→ Exercise aim:
A verbatim copy of the entries is the required answer.

→ Data for this task:
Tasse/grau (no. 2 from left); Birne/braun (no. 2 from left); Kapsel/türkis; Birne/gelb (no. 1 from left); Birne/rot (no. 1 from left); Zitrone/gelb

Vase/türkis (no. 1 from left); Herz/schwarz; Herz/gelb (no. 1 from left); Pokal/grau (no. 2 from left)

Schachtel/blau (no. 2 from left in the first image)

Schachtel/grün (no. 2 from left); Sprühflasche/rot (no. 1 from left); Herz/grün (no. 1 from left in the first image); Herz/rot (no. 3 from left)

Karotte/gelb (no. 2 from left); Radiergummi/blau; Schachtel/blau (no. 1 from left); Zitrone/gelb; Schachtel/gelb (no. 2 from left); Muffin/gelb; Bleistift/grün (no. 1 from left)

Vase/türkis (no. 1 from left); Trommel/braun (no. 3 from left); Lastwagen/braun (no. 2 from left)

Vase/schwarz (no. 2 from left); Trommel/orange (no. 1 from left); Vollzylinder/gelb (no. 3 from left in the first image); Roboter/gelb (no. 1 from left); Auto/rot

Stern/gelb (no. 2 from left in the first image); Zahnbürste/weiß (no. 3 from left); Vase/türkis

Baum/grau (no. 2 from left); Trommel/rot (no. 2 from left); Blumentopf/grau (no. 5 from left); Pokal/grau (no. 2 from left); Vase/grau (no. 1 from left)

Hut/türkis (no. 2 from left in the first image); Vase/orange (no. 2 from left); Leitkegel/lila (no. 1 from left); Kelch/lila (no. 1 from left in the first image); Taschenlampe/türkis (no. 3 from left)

→ Response to this task:
Tasse/grau (no. 2 from left); Birne/braun (no. 2 from left); Kapsel/türkis; Birne/gelb (no. 1 from left); Birne/rot (no. 1 from left); Zitrone/gelb

Vase/türkis (no. 1 from left); Herz/schwarz; Herz/gelb (no. 1 from left); Pokal/grau (no. 2 from left)

Schachtel/blau (no. 2 from left in the first image)

Schachtel/grün (no. 2 from left); Sprühflasche/rot (no. 1 from left); Herz/grün (no. 1 from left in the first image); Herz/rot (no. 3 from left)

Karotte/gelb (no. 2 from left); Radiergummi/blau; Schachtel/blau (no. 1 from left); Zitrone/gelb; Schachtel/gelb (no. 2 from left); Muffin/gelb; Bleistift/grün (no. 1 from left)

Vase/türkis (no. 1 from left); Trommel/braun (no. 3 from left); Lastwagen/braun (no. 2 from left)

Vase/schwarz (no. 2 from left); Trommel/orange (no. 1 from left); Vollzylinder/gelb (no. 3 from left in the first image); Roboter/gelb (no. 1 from left); Auto/rot

Stern/gelb (no. 2 from left in the first image); Zahnbürste/weiß (no. 3 from left); Vase/türkis

Baum/grau (no. 2 from left); Trommel/rot (no. 2 from left); Blumentopf/grau (no. 5 from left); Pokal/grau (no. 2 from left); Vase/grau (no. 1 from left)

Hut/türkis (no. 2 from left in the first image); Vase/orange (no. 2 from left); Leitkegel/lila (no. 1 from left); Kelch/lila (no. 1 from left in the first image); Taschenlampe/türkis (no. 3 from left)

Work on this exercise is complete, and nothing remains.